==== Data supplied ====

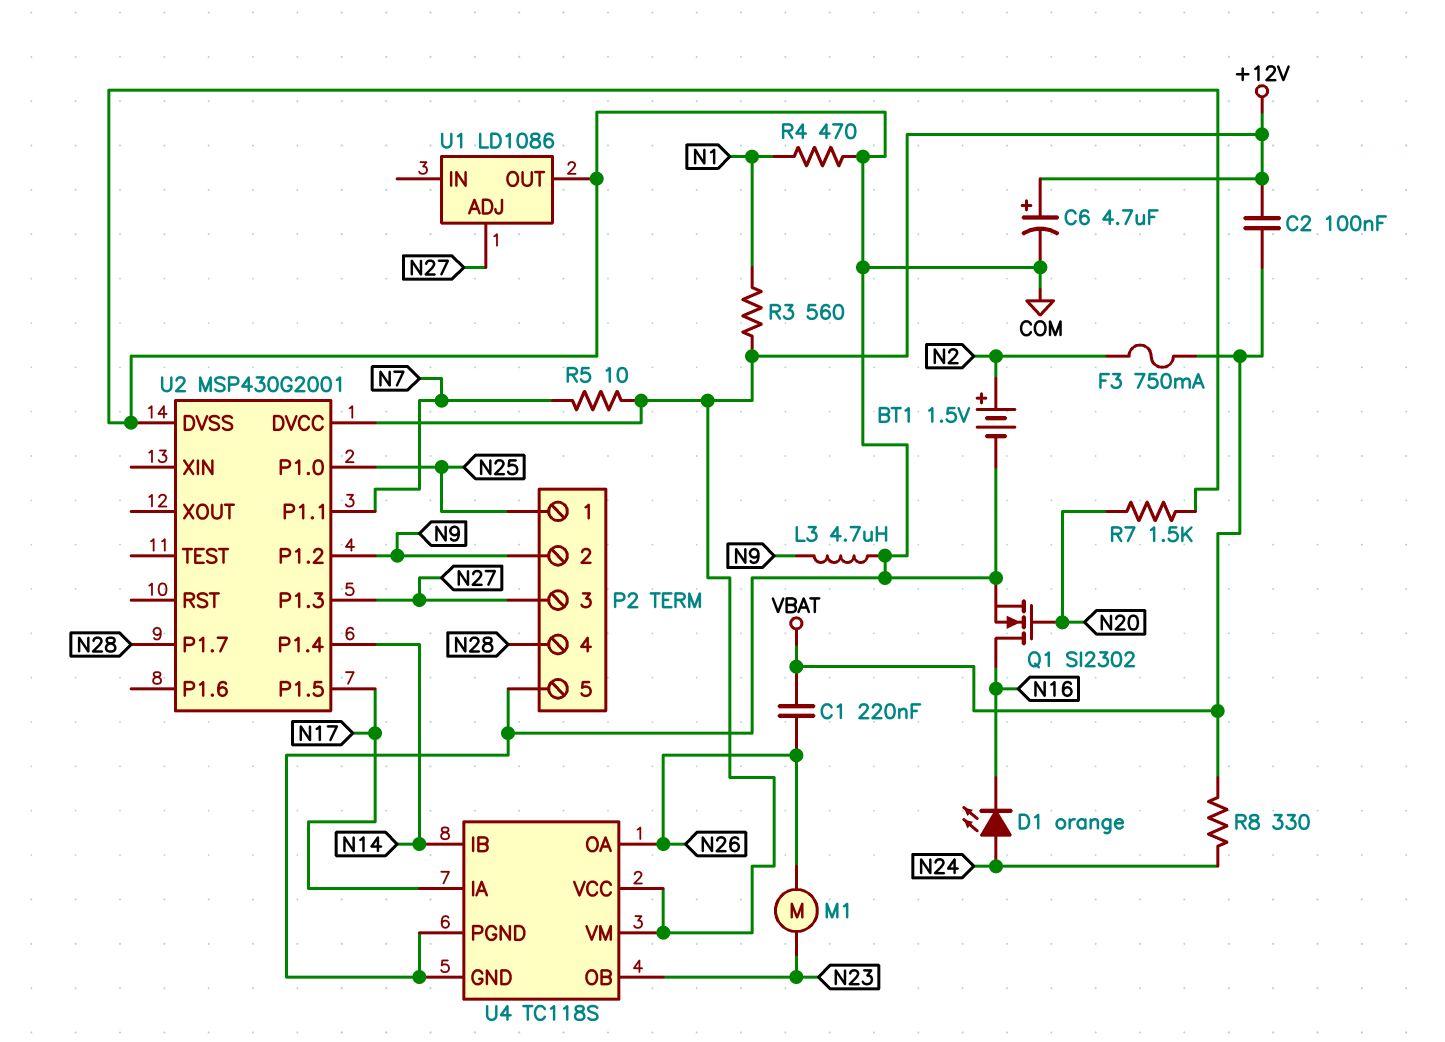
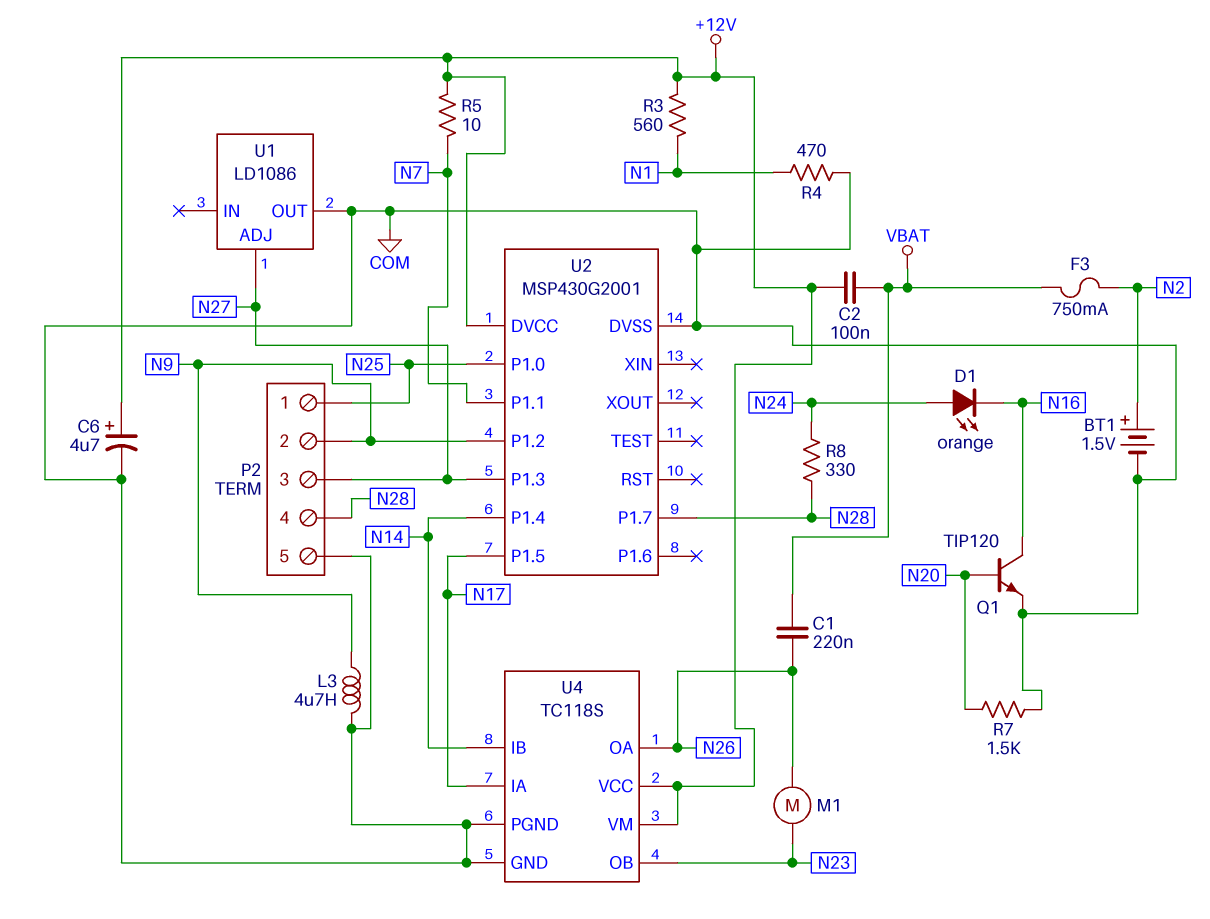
Q1: NMOS SI2302 (G N20, D N16, S COM) -> NPN TIP120 (B N20, C N16, E COM)
R8: 330 (N24, VBAT) -> 330 (N24, N28)

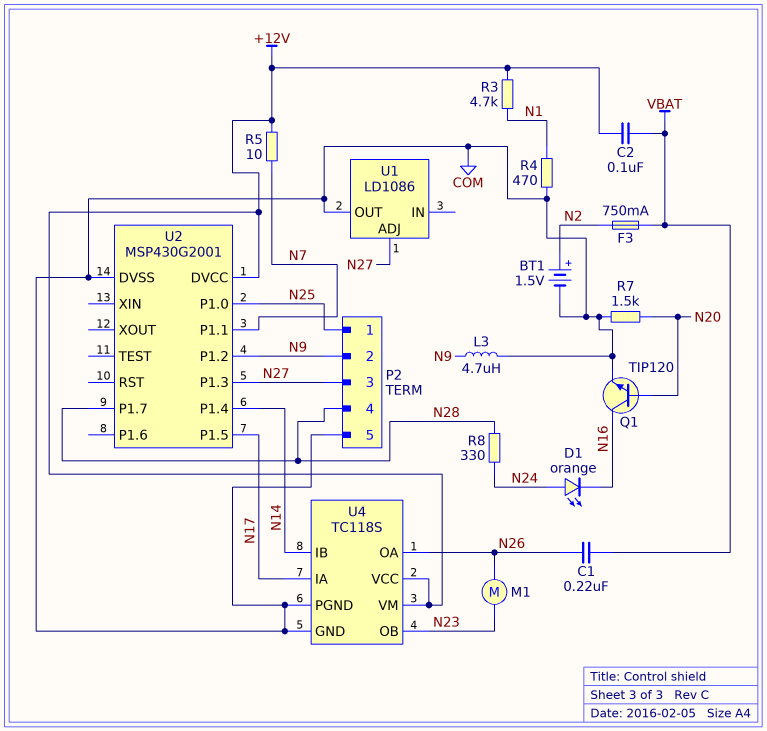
C6: 4.7uF (plus +12V, minus COM) -> none
R3: 560 (+12V, N1) -> 4.7k (+12V, N1)

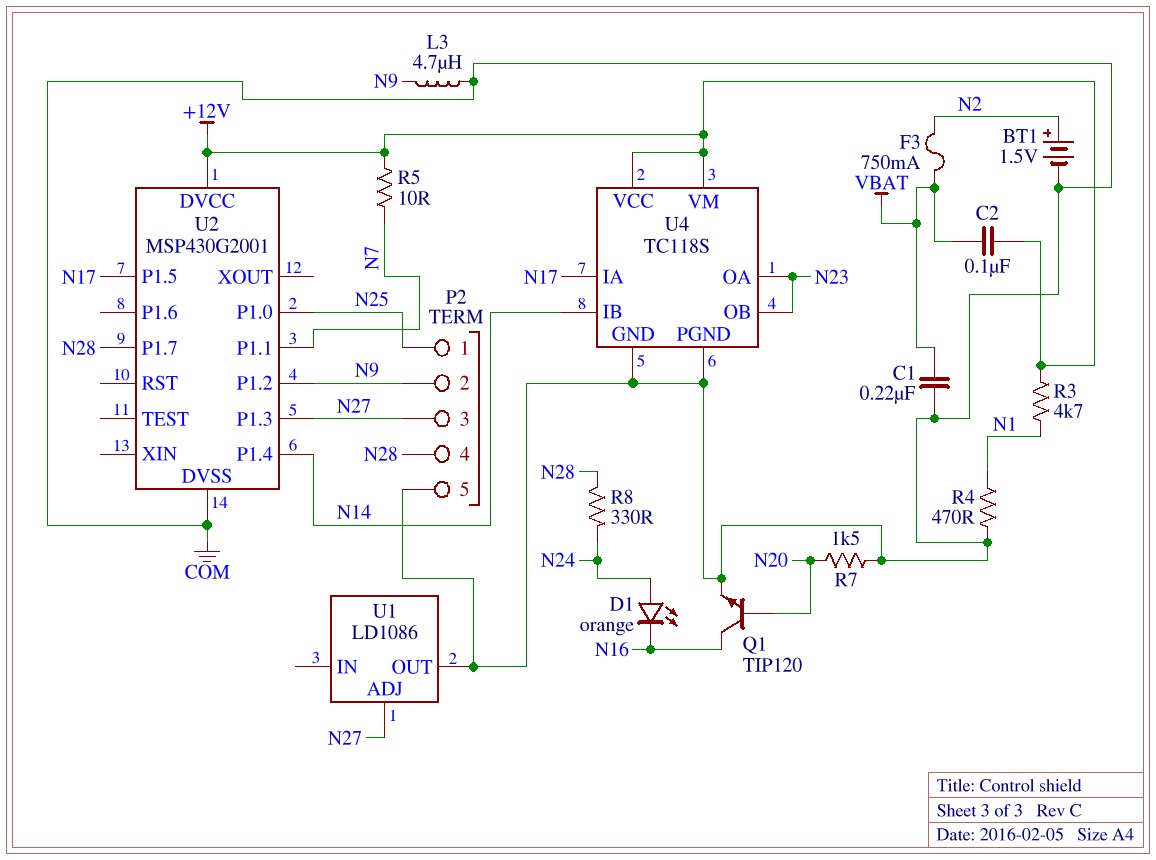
C1: 220nF (N26, VBAT) -> 220nF (COM, VBAT)
M1: motor (N23, N26) -> none
U4 pin OA: N26 -> N23

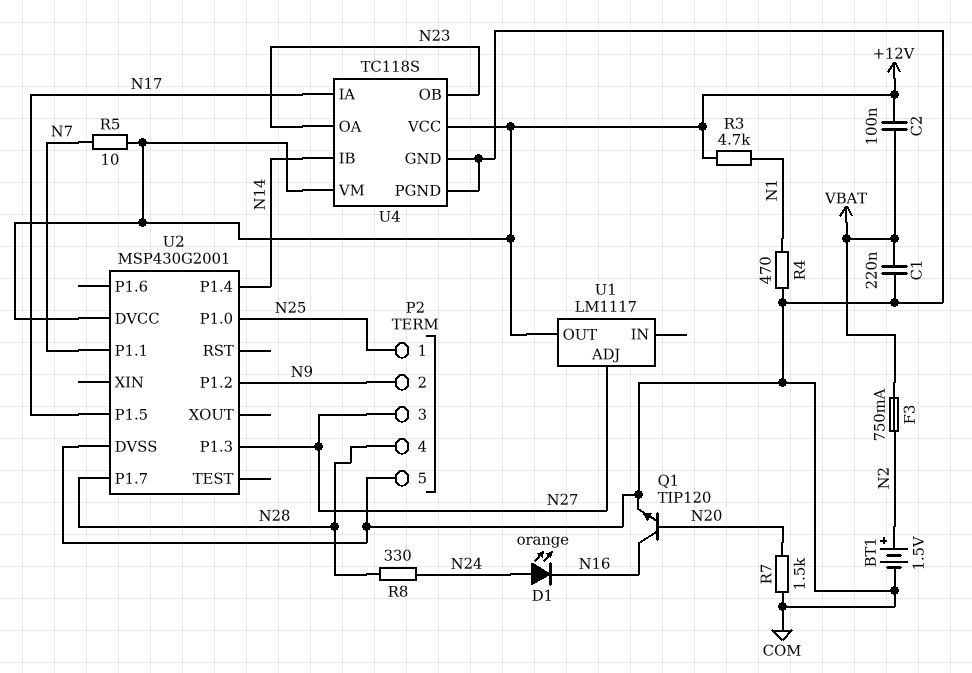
L3: 4.7uH (COM, N9) -> none
U1: LD1086 -> LM1117
U1 pin OUT: COM -> +12V

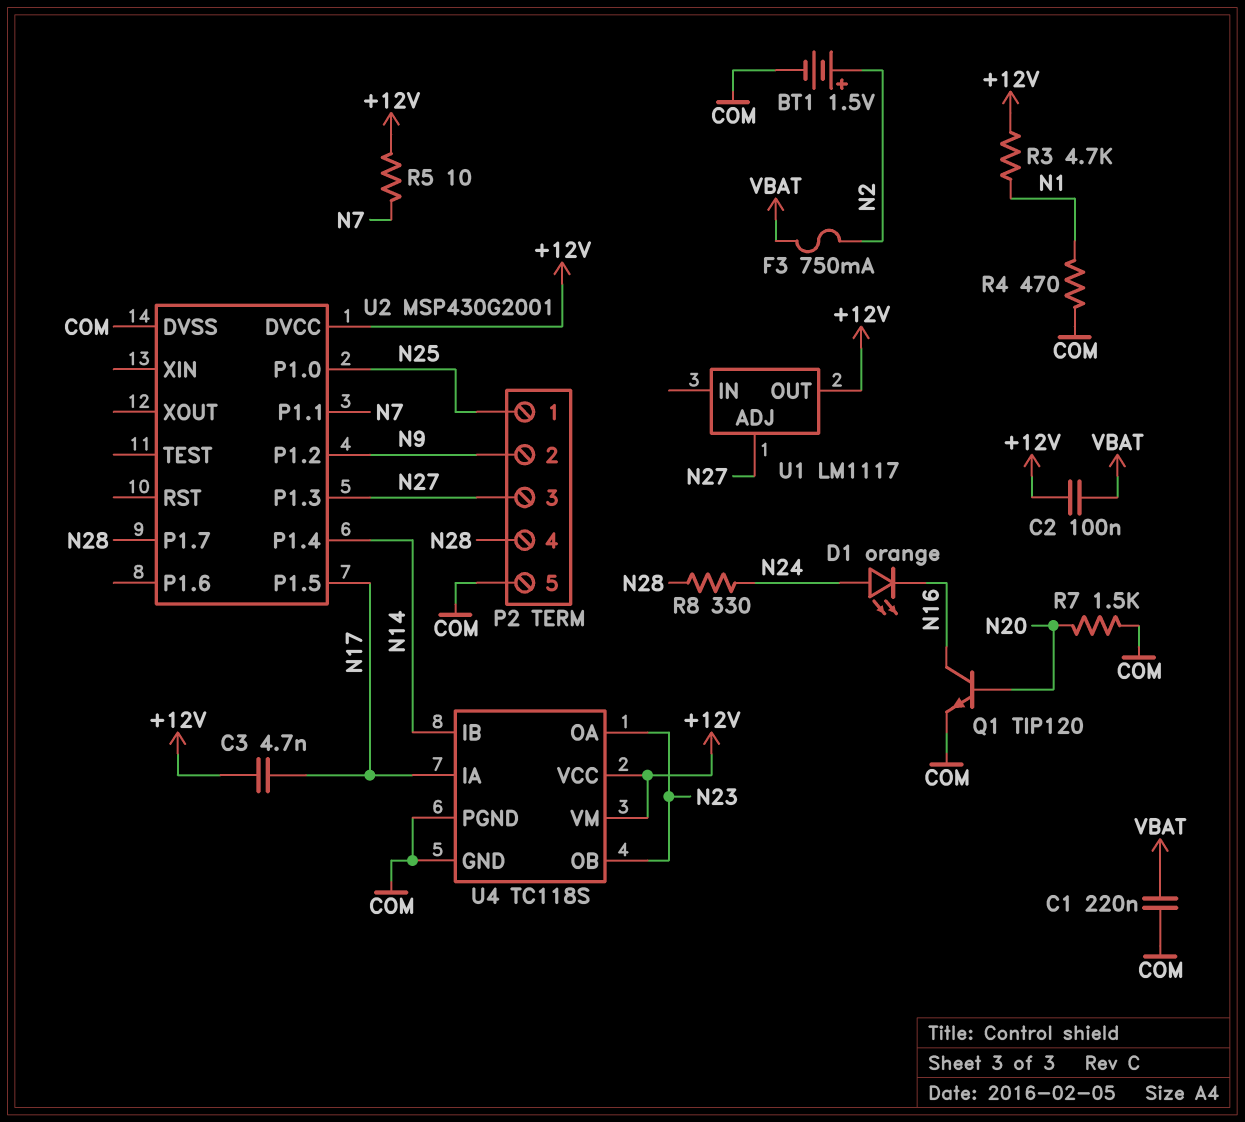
C3: none -> 4.7nF (+12V, N17)

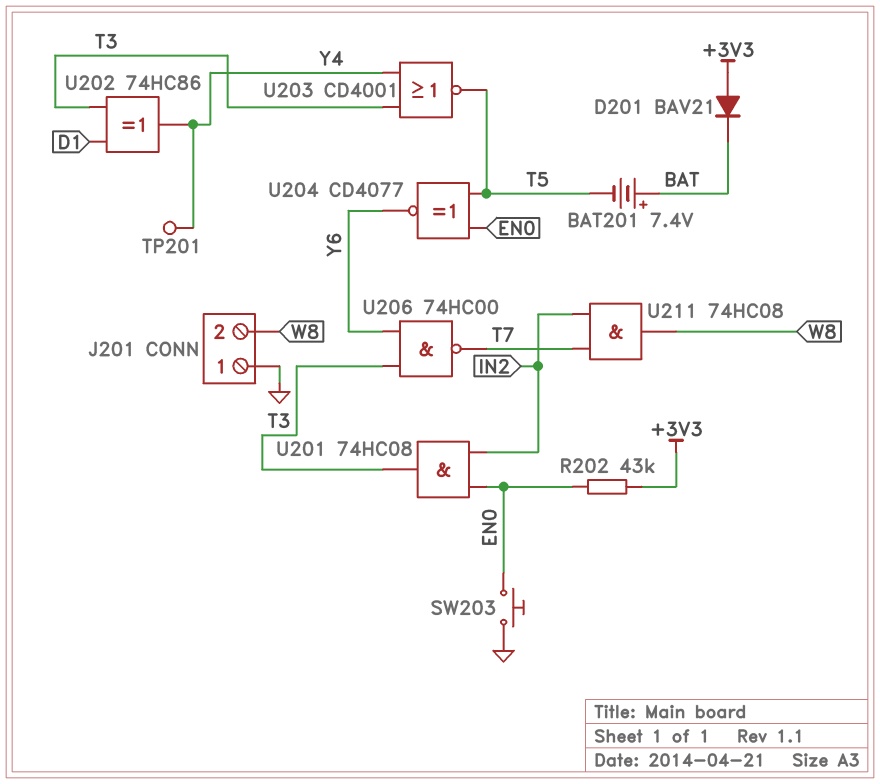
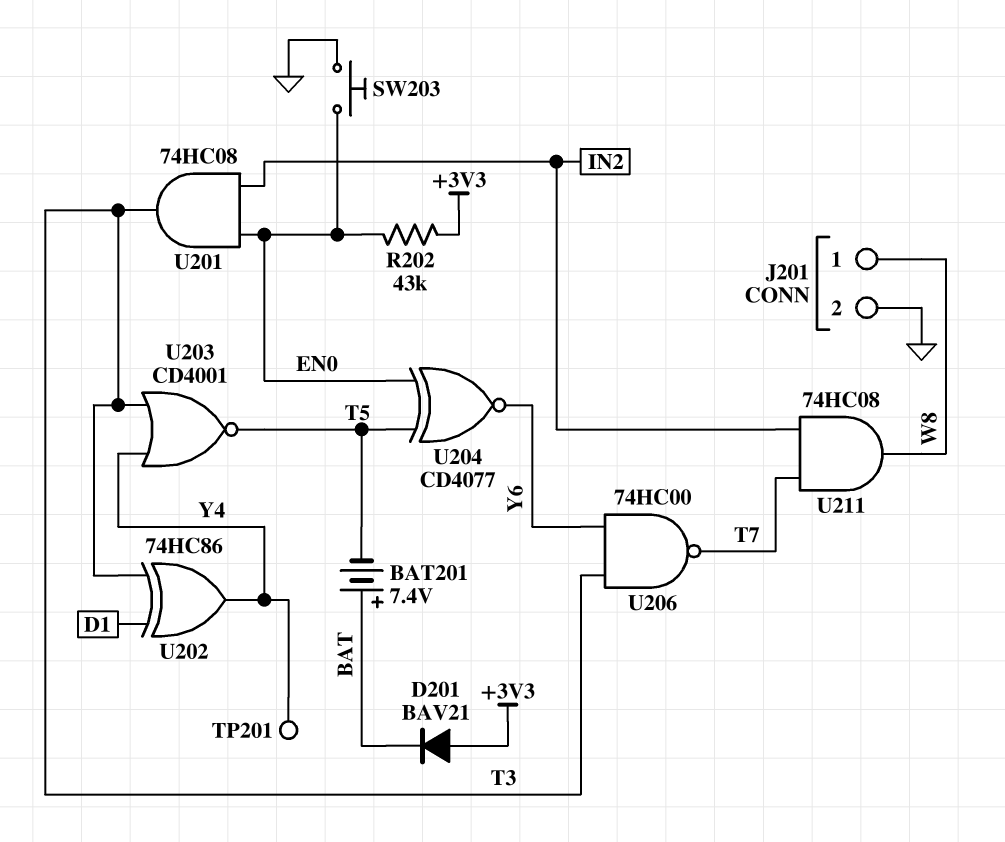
J201 pin 1: GND -> W8
J201 pin 2: W8 -> GND

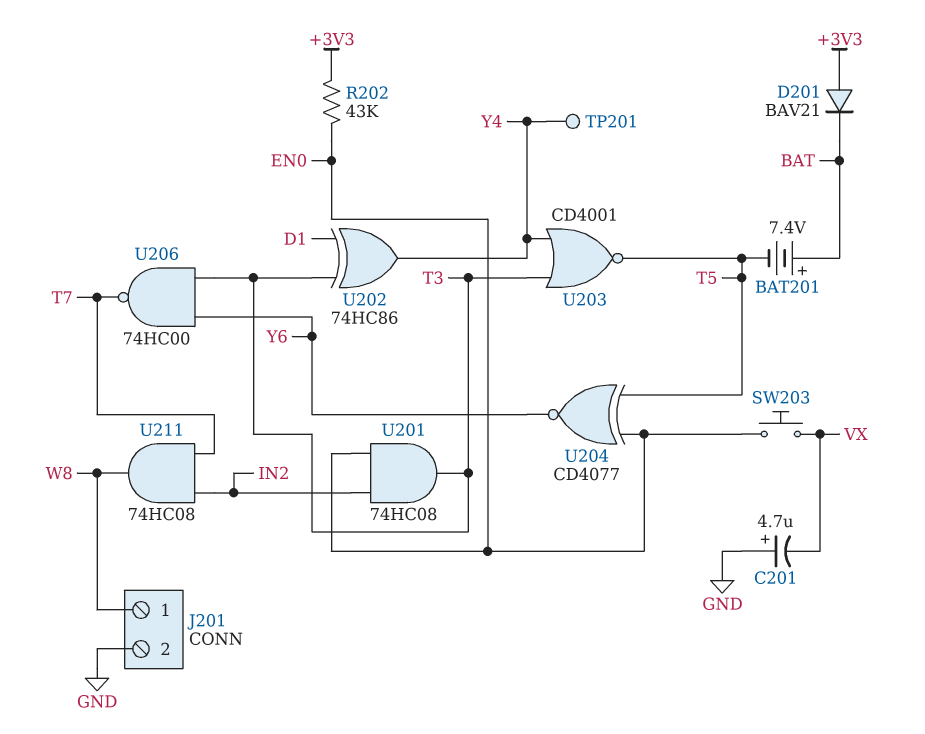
C201: none -> 4.7uF (plus GND, minus VX)
SW203: button (EN0, GND) -> button (EN0, VX)

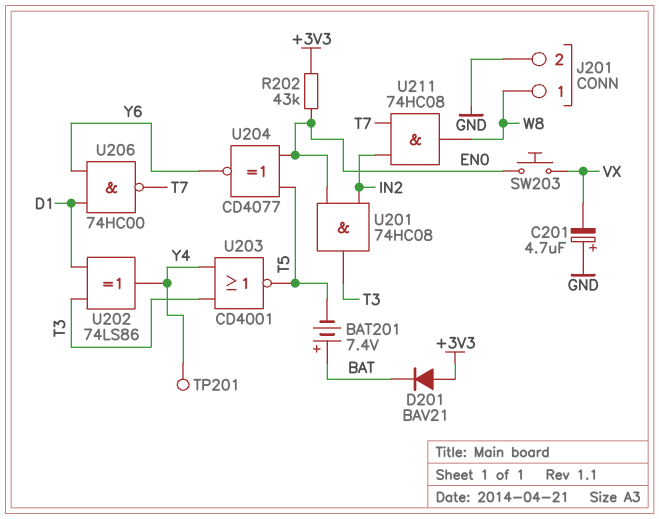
U202: XOR 74HC86 (in D1, in T3, out Y4) -> XOR 74LS86 (in D1, in T3, out Y4)
U206: NAND 74HC00 (in T3, in Y6, out T7) -> NAND 74HC00 (in D1, in Y6, out T7)

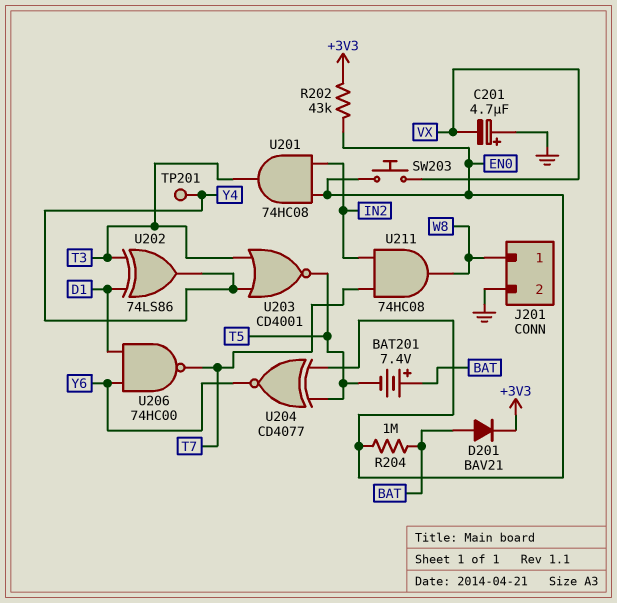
D201: diode BAV21 (A +3V3, K BAT) -> diode BAV21 (A BAT, K +3V3)
R204: none -> 1M (BAT, EN0)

====

### Description of the task
Reproduce each line from the records that contains the word "none".

### Task answer
C6: 4.7uF (plus +12V, minus COM) -> none
M1: motor (N23, N26) -> none
L3: 4.7uH (COM, N9) -> none
C3: none -> 4.7nF (+12V, N17)
C201: none -> 4.7uF (plus GND, minus VX)
R204: none -> 1M (BAT, EN0)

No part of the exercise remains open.